*WHAT YOU WILL DO*
Those lines of the records that contain "down" are to be located and copied.

*DATASET RECORDS*
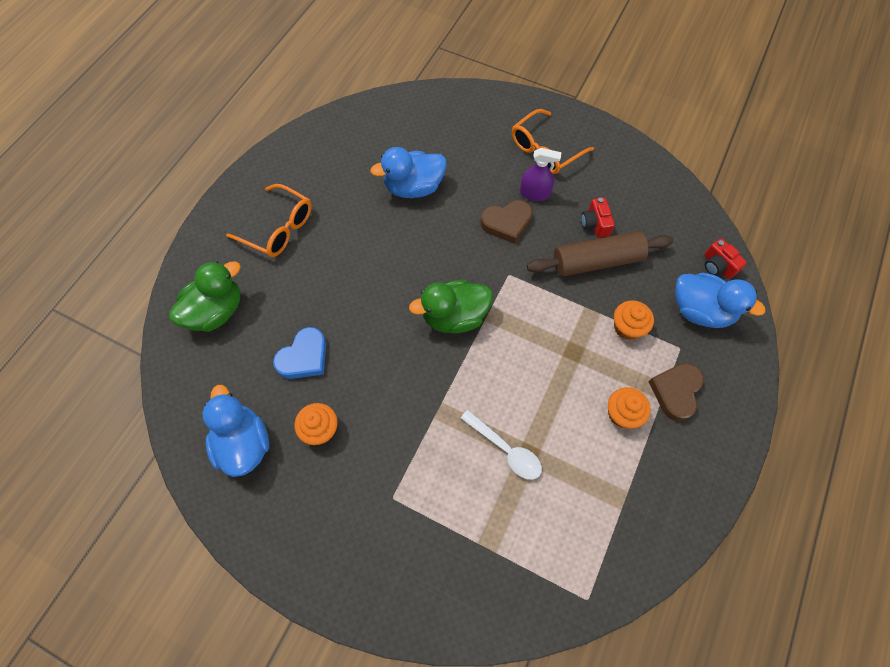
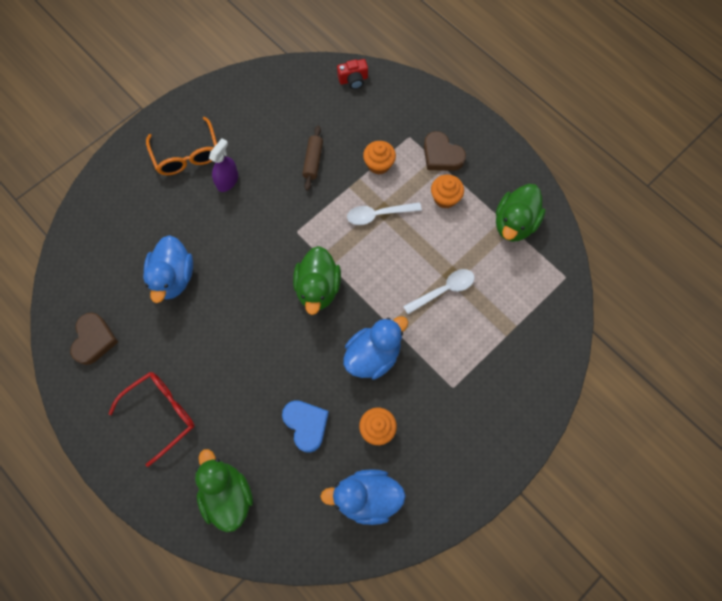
camera: 70 degrees left, 5 degrees up
(279, 228) = (161, 413): orange glasses -> red glasses
(506, 223) = (246, 214): brown heart -> brown heart (94, 340)
(566, 347) = (378, 215): none -> white spoon
(595, 224) = (278, 147): red camera -> none
(596, 261) = (313, 161): brown rolling pin -> brown rolling pin, size x0.56
(630, 509) = (514, 223): none -> green duck
(700, 311) = (385, 109): blue duck -> blue duck (373, 355)

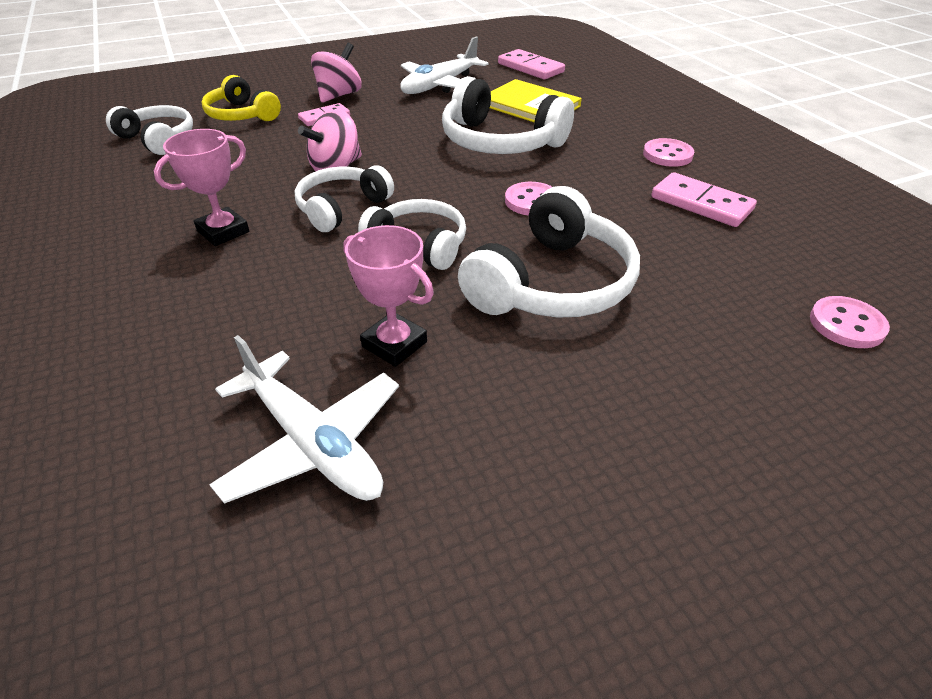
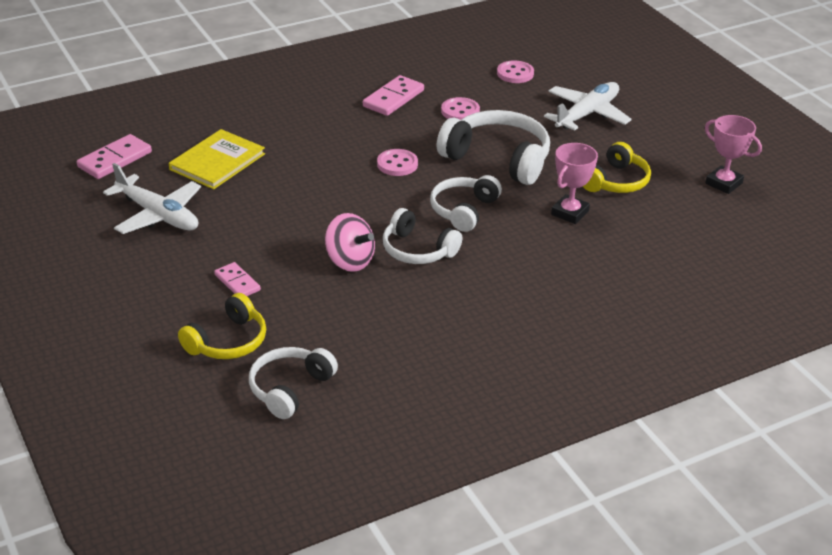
camera: 95 degrees left, 5 degrees down
(223, 231) = (461, 304): pink trophy -> pink trophy (723, 183)
(312, 442) = (650, 232): white plane -> white plane (587, 114)
(339, 95) = (178, 280): pink spinning top -> none
(484, 417) = (616, 181): none -> yellow headphones
(500, 142) = (296, 178): white headphones -> none
(667, 155) = (319, 103): pink button -> pink button (460, 111)

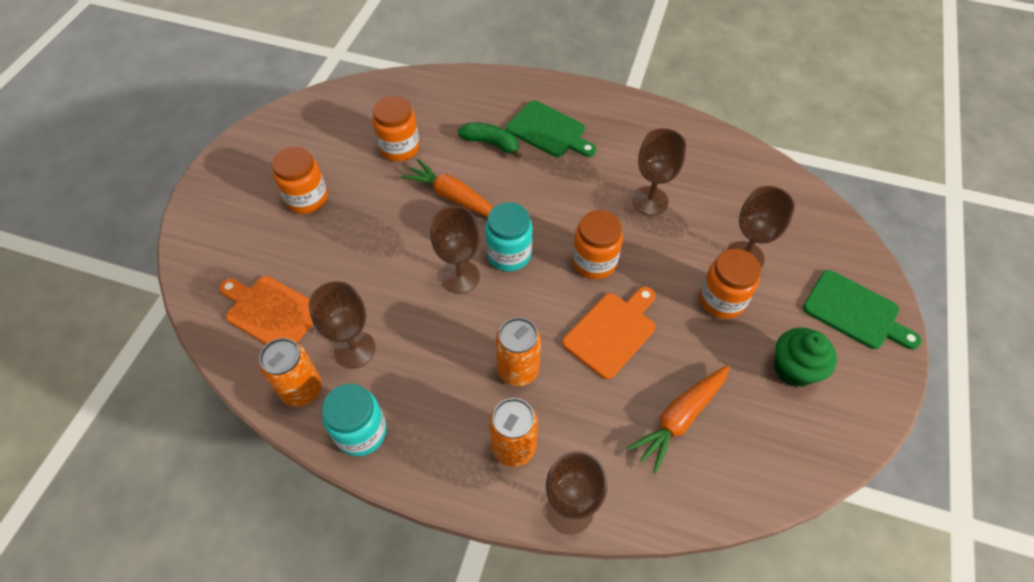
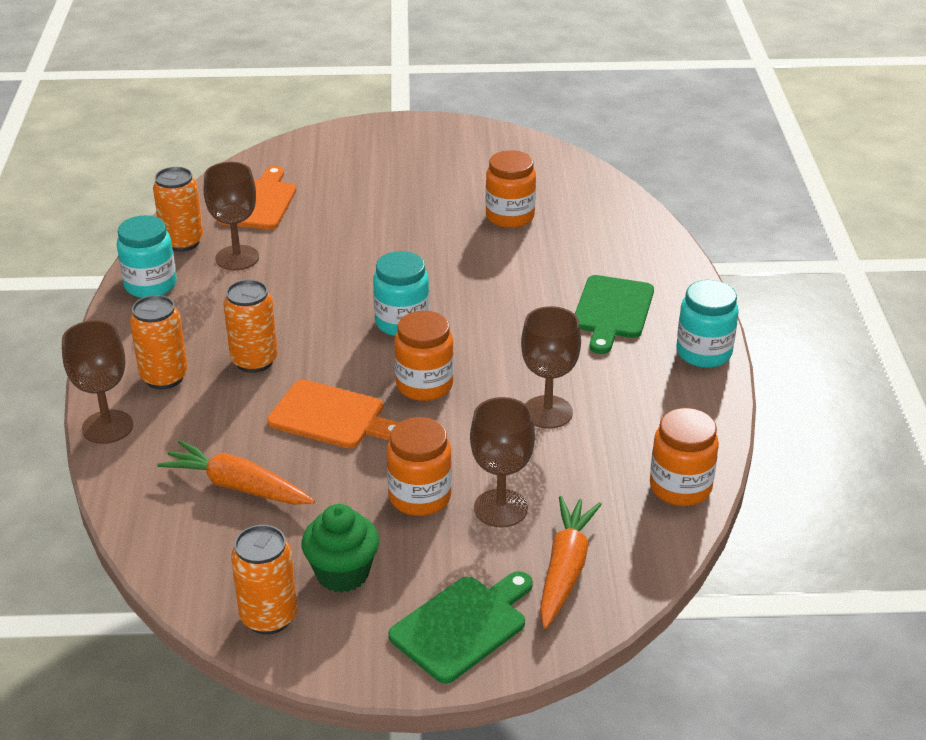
camera: 70 degrees right, 20 degrees down
(307, 199) = (403, 182): orange jar -> orange jar (680, 487)
(453, 197) = (461, 268): orange carrot -> orange carrot (565, 569)
(460, 277) = (354, 298): brown goblet -> none
(491, 143) = (560, 274): green banana -> none
(614, 103) = (703, 353): none -> turquoise jar
(832, 429) = (269, 617): none -> orange can
(855, 312) = (462, 625): green cutting board -> green cutting board turned 150 degrees counterclockwise

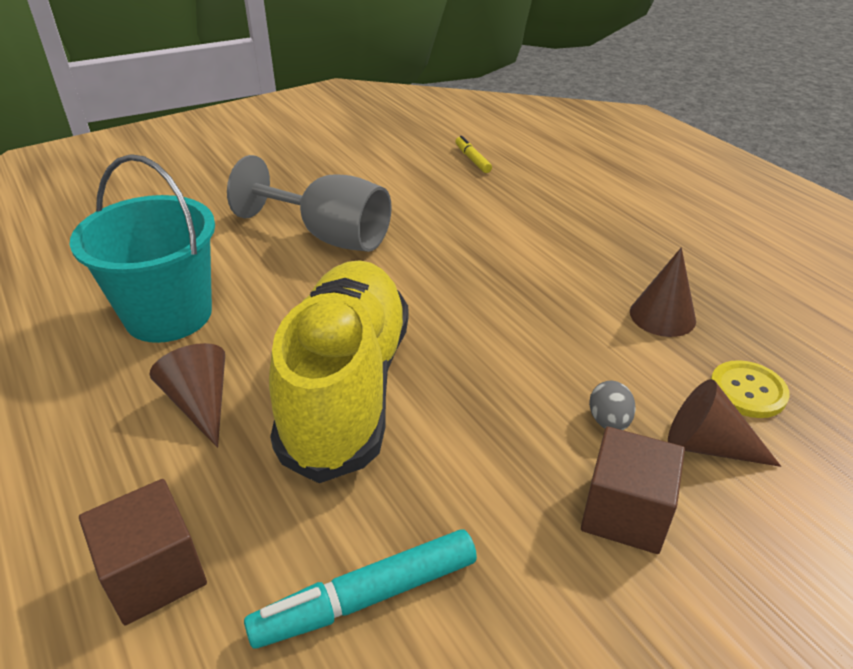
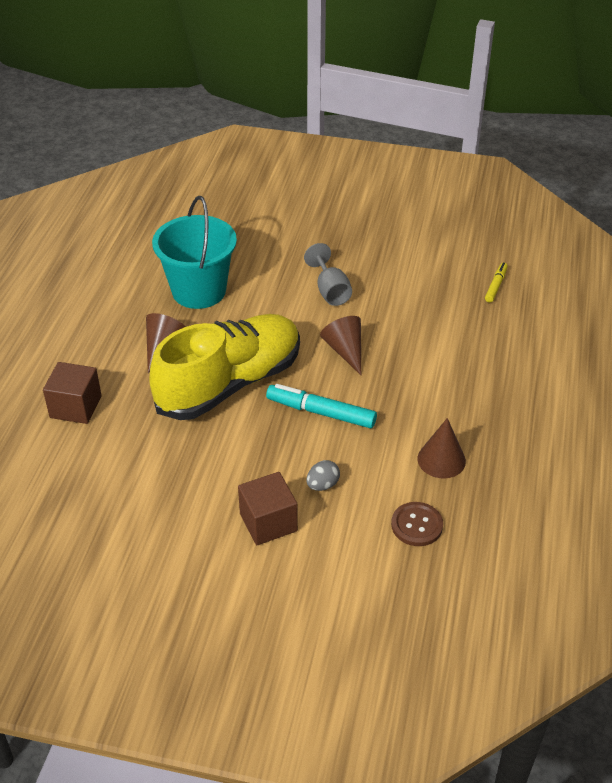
camera: 45 degrees right, 5 degrees up
(329, 236) = (330, 291): grey goblet -> grey goblet, size x0.61
(366, 597) = (132, 471): turquoise marker -> turquoise marker (321, 412)
(707, 446) = (351, 529): brown cone -> brown cone (345, 351)
(747, 391) = (416, 525): yellow button -> brown button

*TASK RESPONSE*
camera: 95 degrees left, 5 degrees down
camera: 70 degrees right, 20 degrees down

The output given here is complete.